- [WHAT TO WORK ON] Count how many lines in the material below contain the string "place", matching case exactly. Reply with only the number.

- [ENTRIES SHOWN]
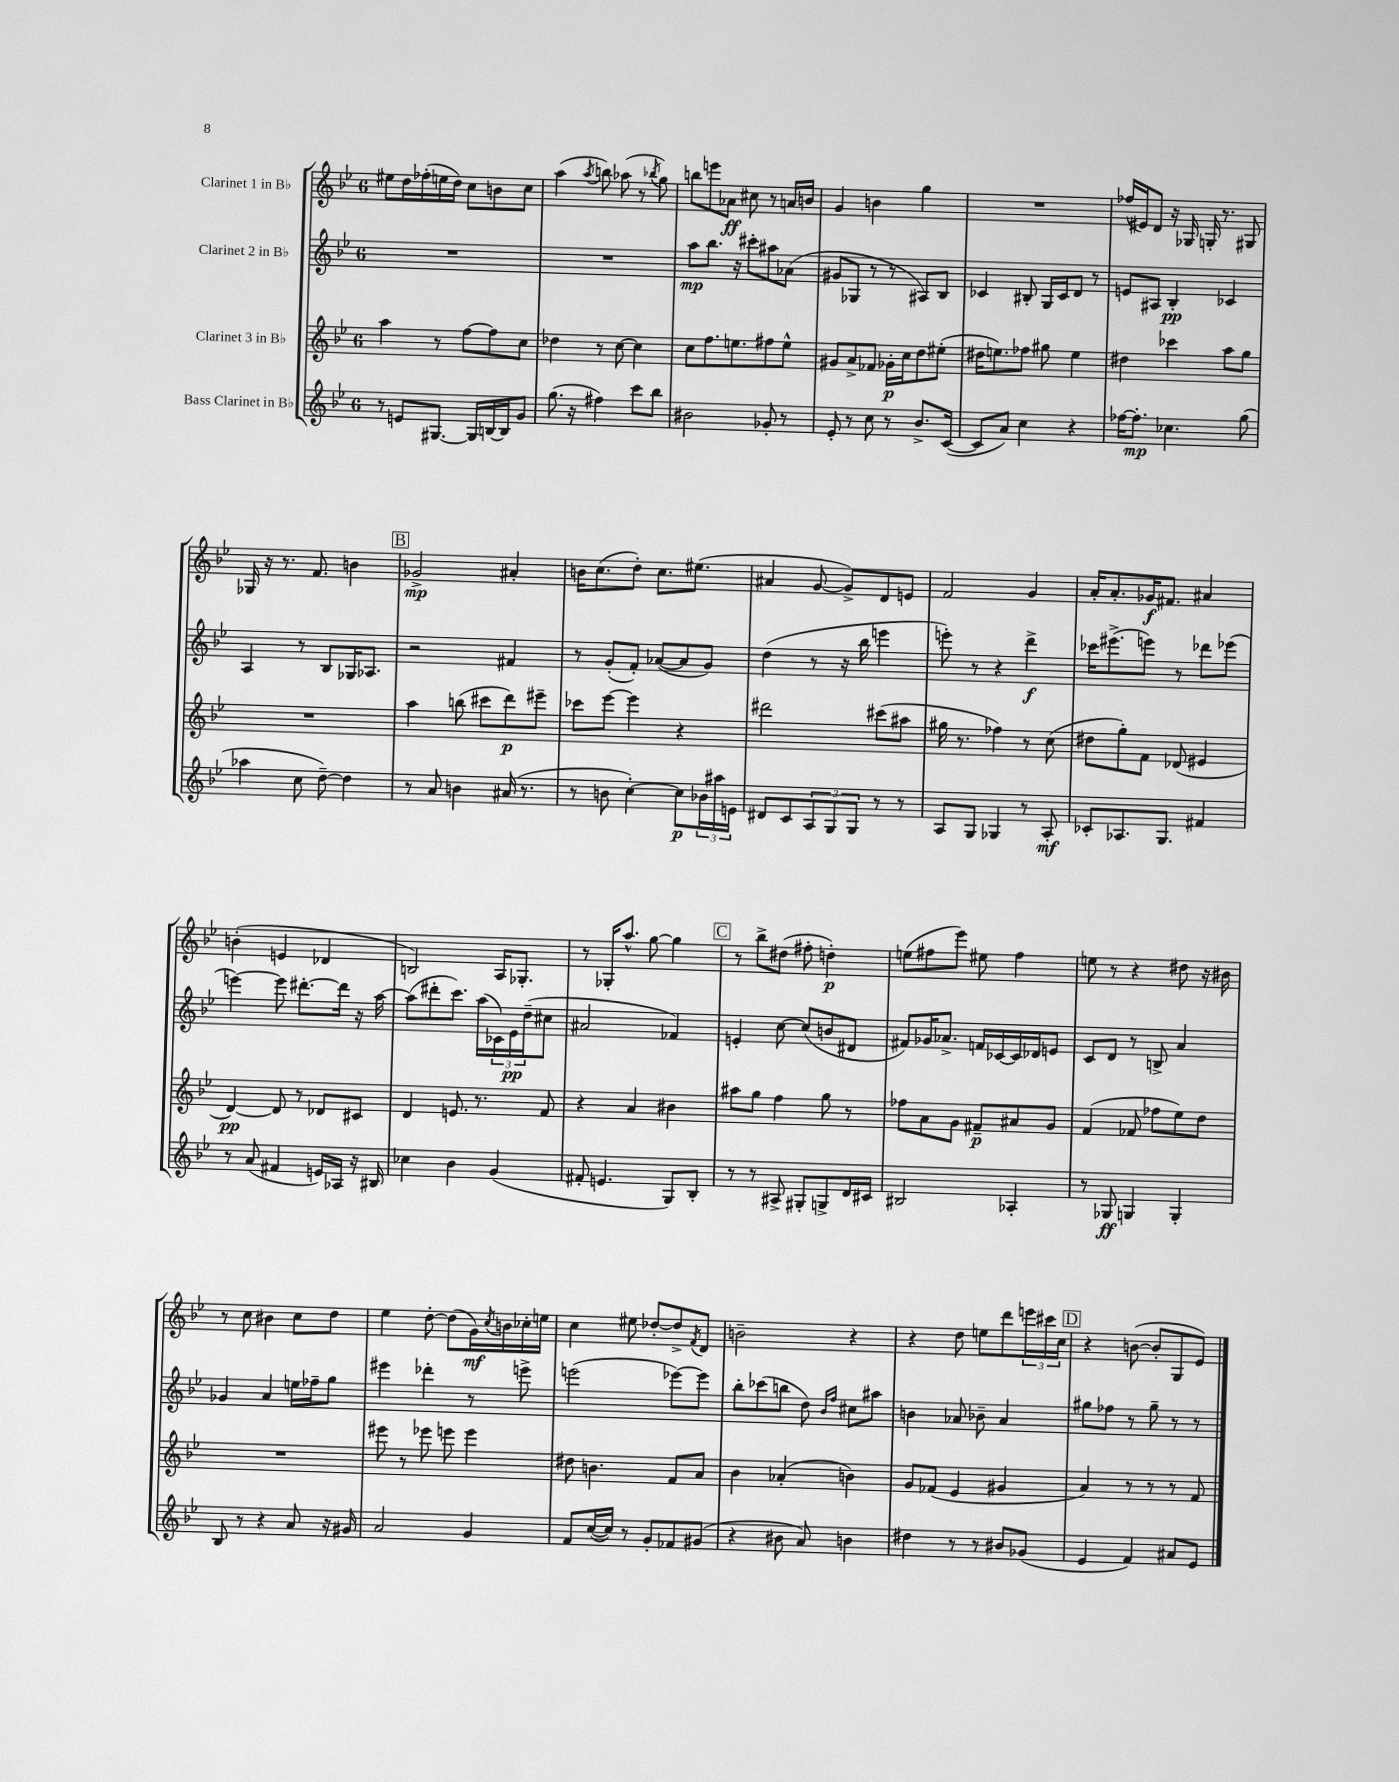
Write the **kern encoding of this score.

**kern	**dynam	**kern	**dynam	**kern	**dynam	**kern	**dynam
*part4	*part4	*part3	*part3	*part2	*part2	*part1	*part1
*staff4	*staff4	*staff3	*staff3	*staff2	*staff2	*staff1	*staff1
*I"Bass Clarinet in B♭	*	*I"Clarinet 3 in B♭	*	*I"Clarinet 2 in B♭	*	*I"Clarinet 1 in B♭	*
*clefG2	*	*clefG2	*	*clefG2	*	*clefG2	*
*k[b-e-]	*	*k[b-e-]	*	*k[b-e-]	*	*k[b-e-]	*
*M6/8	*	*M6/8	*	*M6/8	*	*M6/8	*
=5	=5	=5	=5	=5	=5	=5	=5
8r	.	4aa\	.	2.r	.	8ee#X\L	.
8en/L	.	.	.	.	.	16dd\L	.
.	.	.	.	.	.	(16ff-X'\	.
[8.G#X/J	.	8r	.	.	.	16een\	.
.	.	.	.	.	.	16dd\JJ)	.
.	.	[8ff\L	.	.	.	8cc\L	.
16G#/LL]	.	.	.	.	.	.	.
[16Bn/	.	8ff\]	.	.	.	8bn\	.
16B/J]	.	.	.	.	.	.	.
8g/J	.	8cc\J	.	.	.	8cc\J	.
=6	=6	=6	=6	=6	=6	=6	=6
(8.gg\	.	4dd-X\	.	2.r	.	(4aa\	.
16r	.	.	.	.	.	.	.
.	.	.	.	.	.	8qaa/	.
4ff#X\)	.	8r	.	.	.	8bbn\)	.
.	.	[8cc\	.	.	.	(8aa-X\	.
8ccc\L	.	4cc\]	.	.	.	8r	.
.	.	.	.	.	.	8qbb-X/	.
8bb-\J	.	.	.	.	.	8gg\)	.
=7	=7	=7	=7	=7	=7	=7	=7
2b#X\	.	8cc\L	.	8aa\L	mp	8bbn\L	.
.	.	8.ff\	.	8.bb-\J	.	8eeen\	.
.	.	.	.	.	.	8a-X\J	ff
.	.	8.een\	.	16r	.	.	.
.	.	.	.	8ccc#X'\L	.	8cc#X\	.
8g-X'/	.	8ff#X\	.	8aa#X\	.	8r	.
8r	.	8ee^^\J	.	(8a-X\J	.	16an/LL	.
.	.	.	.	.	.	16bn/JJ	.
=8	=8	=8	=8	=8	=8	=8	=8
8e-'/	.	8g#X/L	.	8g#X/L	.	4g/	.
8r	.	8a^/	.	8G-X/J	.	.	.
8cc\	.	8f-X/J	.	8r	.	4bn\	.
8r	.	16g-X'\LL	p	8r	.	.	.
.	.	16cc\J	.	.	.	.	.
8.b-^/L	.	8dd\	.	8A#X/L)	.	4gg\	.
.	.	(8ee#X'\J	.	8B-/J	.	.	.
([16c/Jk	.	.	.	.	.	.	.
=9	=9	=9	=9	=9	=9	=9	=9
8c/L]	.	16dd#X\KL	.	4c-X/	.	2.r	.
.	.	8.een\)	.	.	.	.	.
8a/J)	.	.	.	.	.	.	.
4cc\	.	8ff-X\J	.	8B#X'/	.	.	.
.	.	8gg#X\	.	16G/LL	.	.	.
.	.	.	.	16c-/J	.	.	.
4r	.	4ee\	.	8d/J	.	.	.
.	.	.	.	8r	.	.	.
=10	=10	=10	=10	=10	=10	=10	=10
[16ff-X\KL	.	4dd#X\	.	8en/L	.	(16ff-X/LL	.
8.ff-'\J]	mp	.	.	.	.	16e#X/J)	.
.	.	.	.	8A#X/J	.	8d/J	.
4.cc-X\	.	4ccc-X\	.	4B-'/	pp	16r	.
.	.	.	.	.	.	16G-X/	.
.	.	.	.	.	.	16Gn'/	.
.	.	.	.	.	.	8.r	.
.	.	8aa\L	.	4c-X/	.	.	.
(8gg\	.	8gg\J	.	.	.	8G#X/	.
!!LO:LB:g=z
=11	=11	=11	=11	=11	=11	=11	=11
4aa-X\	.	2.r	.	4A/	.	16G-X/	.
.	.	.	.	.	.	16r	.
.	.	.	.	.	.	8.r	.
8cc\	.	.	.	8r	.	.	.
.	.	.	.	.	.	8.f/	.
[8dd~\)	.	.	.	8B-/L	.	.	.
4dd\]	.	.	.	16G-X/K	.	4bn\	.
.	.	.	.	8.A-X/J	.	.	.
!!LO:REH:place=s1:t=B
=12	=12	=12	=12	=12	=12	=12	=12
8r	.	4aa\	.	2r	.	2g-X^/	mp
8a/	.	.	.	.	.	.	.
4bn\	.	(8bbn\	.	.	.	.	.
.	.	8ccc#X\L	.	.	.	.	.
(16a#X/	.	8ddd\)	p	4f#X/	.	4a#X'/	.
8.r	.	.	.	.	.	.	.
.	.	8eee#X~\J	.	.	.	.	.
=13	=13	=13	=13	=13	=13	=13	=13
8r	.	8ccc-X\L	.	8r	.	16bn\KL	.
.	.	.	.	.	.	(8.cc\	.
8bn\	.	[8eee-\J	.	(8g'/L	.	.	.
[4cc'\)	.	4eee-\]	.	8f'/J)	.	8dd'\J)	.
.	.	.	.	([8a-X/L	.	8.cc\L	.
8cc\L]	p	4r	.	8a-/]	.	.	.
.	.	.	.	.	.	(8.ee#X\J	.
24b-X\L	.	.	.	8g/J)	.	.	.
24aa#X\	.	.	.	.	.	.	.
24en\JJ	.	.	.	.	.	.	.
=14	=14	=14	=14	=14	=14	=14	=14
8d#X/L	.	2ddd#X\	.	(4dd\	.	4a#X/	.
8c/	.	.	.	.	.	.	.
12A/	.	.	.	8r	.	[8g/	.
12G/	.	.	.	.	.	.	.
.	.	.	.	16r	.	8g^/L])	.
12G/J	.	.	.	.	.	.	.
.	.	.	.	16bb-\	.	.	.
8r	.	(8ccc#X\L	.	4eeen\	.	8d/	.
8r	.	8aa#X\J	.	.	.	8en/J	.
=15	=15	=15	=15	=15	=15	=15	=15
8A/L	.	16gg#X\	.	8eeen'\)	.	2f/	.
.	.	8.r	.	.	.	.	.
8G/J	.	.	.	8r	.	.	.
4G-X/	.	4ff-X\)	.	4r	.	.	.
8r	.	8r	.	4ddd^\	f	4g/	.
8A'/	mf	(8cc\	.	.	.	.	.
=16	=16	=16	=16	=16	=16	=16	=16
8c-X'/L	.	8dd#X\L	.	16ccc-X\KL	.	16a'/KL	.
.	.	.	.	(8.eee#X^\	.	8.a'/	.
8.A-X/	.	8gg'\)	.	.	.	.	.
.	.	8f\J	.	8eeen\J)	.	16g-X/K	f
8.G/J	.	.	.	.	.	8.f#X/J	.
.	.	(8d-X/	.	8r	.	.	.
4f#X/	.	4e#X/	.	8ddd-X\L	.	4a#X/	.
.	.	.	.	(8eee-X\J	.	.	.
!!LO:LB:g=z
=17	=17	=17	=17	=17	=17	=17	=17
8r	.	[4d/)	pp	[4eeen\)	.	(4bn'\	.
(8a/	.	.	.	.	.	.	.
4f#X/	.	8d/]	.	8eee\]	.	4en/	.
.	.	8r	.	[8.ddd#X'\L	.	.	.
16en/LL)	.	8d-X/L	.	.	.	4d-X/	.
16A-X/JJ	.	.	.	16ddd#\Jk]	.	.	.
16r	.	8c#X/J	.	16r	.	.	.
16B#X/	.	.	.	[16aa\	.	.	.
=18	=18	=18	=18	=18	=18	=18	=18
4cc-X\	.	4d/	.	(8aa\L]	.	2Bn/)	.
.	.	.	.	8ddd#X'\	.	.	.
4b-\	.	8.en/	.	8.ccc\J)	.	.	.
.	.	8.r	.	(16aa\LL	.	.	.
(4g/	.	.	.	24c-X\)	.	16A/KL	.
.	.	.	.	24e-\	pp	.	.
.	.	.	.	.	.	8.G-X'/J	.
.	.	.	.	(24dd~\J	.	.	.
.	.	8f/	.	8cc#X\J	.	.	.
=19	=19	=19	=19	=19	=19	=19	=19
8f#X'/	.	4r	.	2a#X/	.	8r	.
4.en/	.	.	.	.	.	16G-X'/KL	.
.	.	.	.	.	.	8.aa^^/J	.
.	.	4a/	.	.	.	.	.
.	.	.	.	.	.	[8gg\	.
8G/L)	.	4b#X\	.	4f-X/)	.	4gg\]	.
8B-'/J	.	.	.	.	.	.	.
!!LO:REH:place=s1:t=C
=20	=20	=20	=20	=20	=20	=20	=20
8r	.	8aa#X\L	.	4en'/	.	8r	.
8r	.	8gg\J	.	.	.	8bb-^\L	.
8A#X^/	.	4ff\	.	[8cc\	.	(8dd#X\J	.
8G#X'/L	.	.	.	(8cc/L]	.	8ff#X'\	.
8Gn^/	.	8gg\	.	8bn/	.	4ddn'\)	p
16d/L	.	8r	.	8d#X/J	.	.	.
16c#X/JJ	.	.	.	.	.	.	.
=21	=21	=21	=21	=21	=21	=21	=21
2B#X/	.	8ff-X\L	.	8f#X/L)	.	(8een\L	.
.	.	8a\	.	16g-X/K	.	8ff#X\	.
.	.	.	.	8.a-X^/J	.	.	.
.	.	8g\J	.	.	.	8eee-\J)	.
.	.	8f#X~/L	p	16fn/LL	.	8ee#X\	.
.	.	.	.	[16c-X/	.	.	.
4A-X'/	.	8a#X/	.	16c-/]	.	4ff#\	.
.	.	.	.	16d-X/J	.	.	.
.	.	8g/J	.	8en/J	.	.	.
=22	=22	=22	=22	=22	=22	=22	=22
8r	.	(4f/	.	8c/L	.	8een\	.
8G-X/	ff	.	.	8d/J	.	8r	.
4Gn/	.	8f-X/	.	8r	.	4r	.
.	.	8ff-X\L	.	8Bn^/	.	.	.
4G'/	.	8ee-\)	.	4a/	.	8dd#X\	.
.	.	8dd\J	.	.	.	16r	.
.	.	.	.	.	.	16b#X\	.
!!LO:LB:g=z
=23	=23	=23	=23	=23	=23	=23	=23
8B-/	.	2.r	.	4g-X/	.	8r	.
8r	.	.	.	.	.	8cc\	.
4r	.	.	.	4a/	.	4b#X\	.
8a/	.	.	.	16een\LL	.	8cc\L	.
.	.	.	.	16ff-X~\J	.	.	.
16r	.	.	.	8gg\J	.	8dd\J	.
16g#X/	.	.	.	.	.	.	.
=24	=24	=24	=24	=24	=24	=24	=24
2a/	.	8eee#X\	.	4eee#X\	.	4ee-\	.
.	.	8r	.	.	.	.	.
.	.	8eee-X\	.	4ddd-X'\	.	[8dd'\	.
.	.	8eeen\	.	.	.	(8dd\L]	.
4g/	.	4eee\	.	8r	.	16g\L)	mf
.	.	.	.	.	.	8qcc/	.
.	.	.	.	.	.	16bn\	.
.	.	.	.	8eeen^\	.	16cc-X'\	.
.	.	.	.	.	.	16een\JJ	.
=25	=25	=25	=25	=25	=25	=25	=25
8f/L	.	8dd#X\	.	(2eeen\	.	4cc\	.
([16cc/L	.	4.bn\	.	.	.	.	.
16cc/JJ])	.	.	.	.	.	.	.
8r	.	.	.	.	.	8ee#X\	.
8g'/L	.	.	.	.	.	[8dd-X'/L	.
8f-X/	.	8f/L	.	[8eee-X\L)	.	8dd-^/]	.
.	.	.	.	.	.	8qf/	.
(8g#X/J	.	8a/J	.	8eee-\J]	.	8d/J	.
=26	=26	=26	=26	=26	=26	=26	=26
4r	.	4b-\	.	8bb-'\L	.	2bn~\	.
.	.	.	.	(8ccc-X\	.	.	.
8b#X\	.	(4a-X'/	.	8bbn\J	.	.	.
8a/)	.	.	.	8dd\)	.	.	.
.	.	.	.	16qqb-/LL	.	.	.
.	.	.	.	16qqff/JJ	.	.	.
4bn\	.	4bn\)	.	8cc#X\L	.	4r	.
.	.	.	.	8aa#X\J	.	.	.
=27	=27	=27	=27	=27	=27	=27	=27
4dd#X\	.	8g/L	.	4bn\	.	4r	.
.	.	(8f-X/J	.	.	.	.	.
8r	.	4e-/	.	8a-X/	.	8dd\	.
8r	.	.	.	8b-X~\	.	8een\L	.
8b#X/L	.	4g#X/	.	4a-/	.	8ddd\	.
(8g-X/J	.	.	.	.	.	24eeen\L	.
.	.	.	.	.	.	24ccc#X\	.
.	.	.	.	.	.	24cc\JJ	.
!!LO:REH:place=s1:t=D
=28	=28	=28	=28	=28	=28	=28	=28
4e-/	.	4a/)	.	8gg#X\L	.	4r	.
.	.	.	.	8ff-X\J	.	.	.
4f/)	.	8r	.	8r	.	([8bn\	.
.	.	8r	.	8gg#~\	.	8b'/L]	.
8a#X/L	.	8r	.	8r	.	8G/	.
8e-/J	.	8f/	.	8r	.	8e-/J)	.
==	==	==	==	==	==	==	==
*-	*-	*-	*-	*-	*-	*-	*-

- [CORRECT ANSWER] 3